§ **What you are asked to do**
Start at the line below containing "brown brick C11:E11" and stop at the line containing "brown brick K10". Repeat every line of that stretch exactly, and nothing outside it.

§ **Provided data**
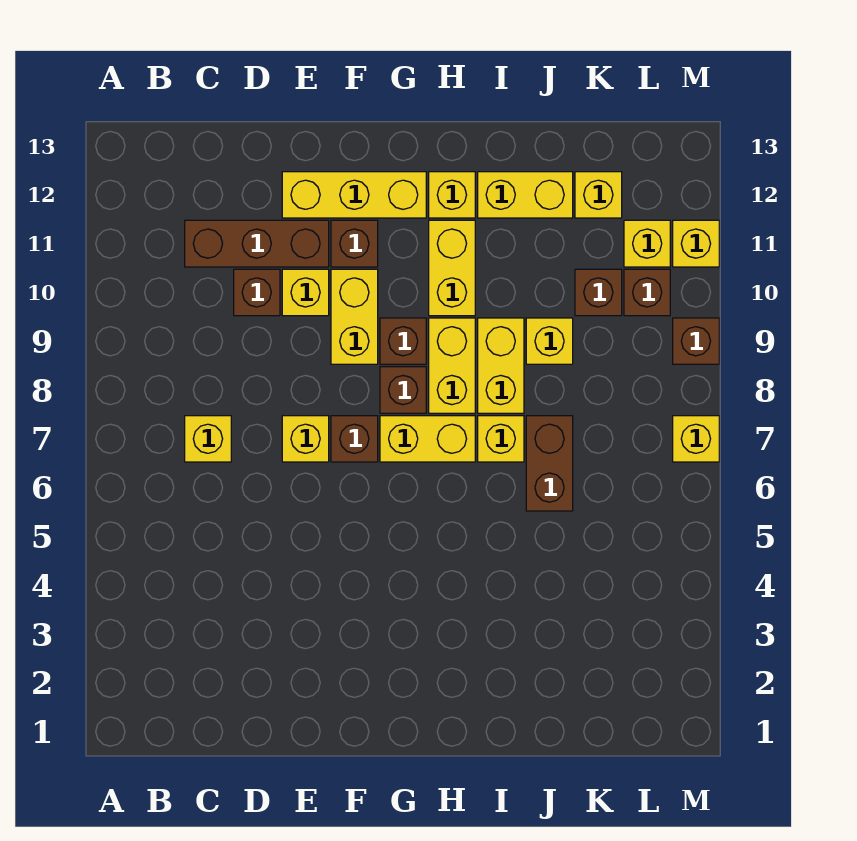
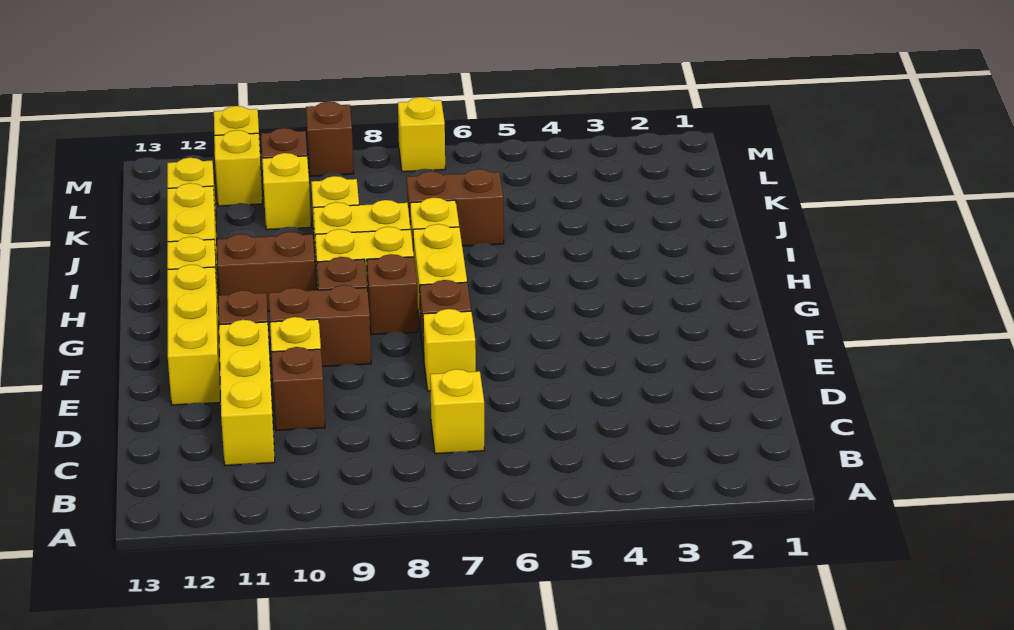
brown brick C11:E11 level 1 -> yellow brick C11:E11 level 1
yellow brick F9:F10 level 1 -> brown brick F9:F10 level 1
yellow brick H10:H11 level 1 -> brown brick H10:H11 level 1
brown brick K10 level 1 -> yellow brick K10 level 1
--
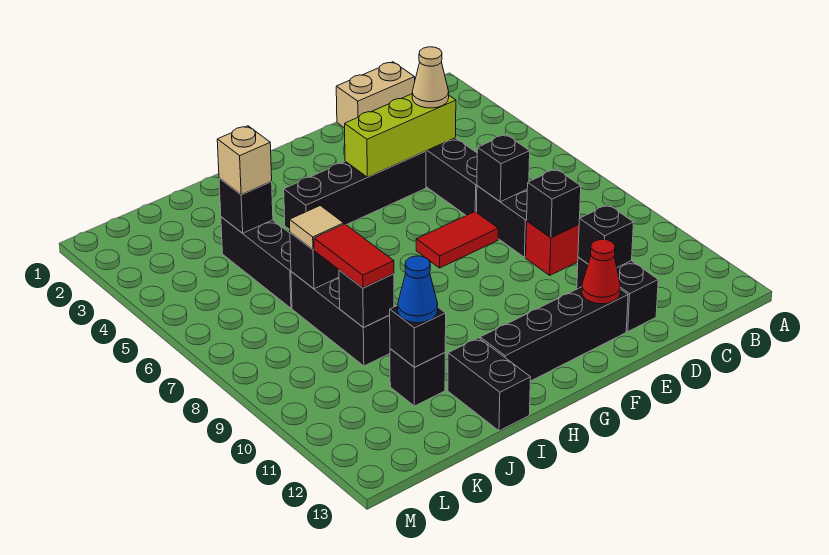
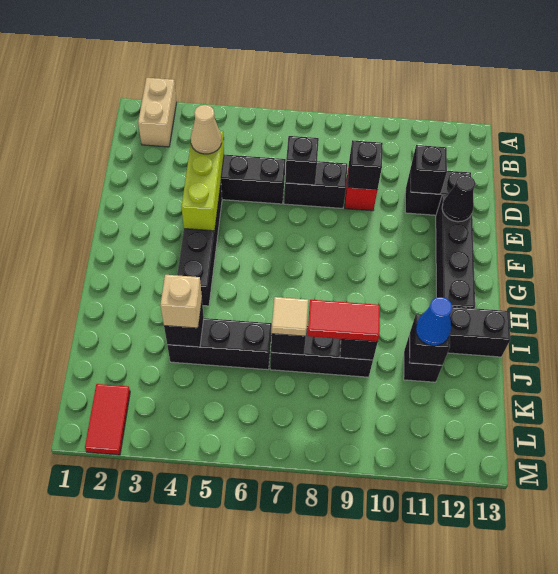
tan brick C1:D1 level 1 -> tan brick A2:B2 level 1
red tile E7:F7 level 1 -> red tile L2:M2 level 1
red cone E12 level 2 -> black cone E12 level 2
==
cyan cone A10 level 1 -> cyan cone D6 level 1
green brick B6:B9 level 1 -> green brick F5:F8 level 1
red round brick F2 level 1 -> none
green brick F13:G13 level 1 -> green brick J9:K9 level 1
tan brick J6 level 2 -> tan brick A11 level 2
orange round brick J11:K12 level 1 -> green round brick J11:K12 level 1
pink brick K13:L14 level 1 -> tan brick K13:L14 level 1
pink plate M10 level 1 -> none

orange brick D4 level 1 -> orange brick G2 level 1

§ **Task response**
brown brick C11:E11 level 1 -> yellow brick C11:E11 level 1
yellow brick F9:F10 level 1 -> brown brick F9:F10 level 1
yellow brick H10:H11 level 1 -> brown brick H10:H11 level 1
brown brick K10 level 1 -> yellow brick K10 level 1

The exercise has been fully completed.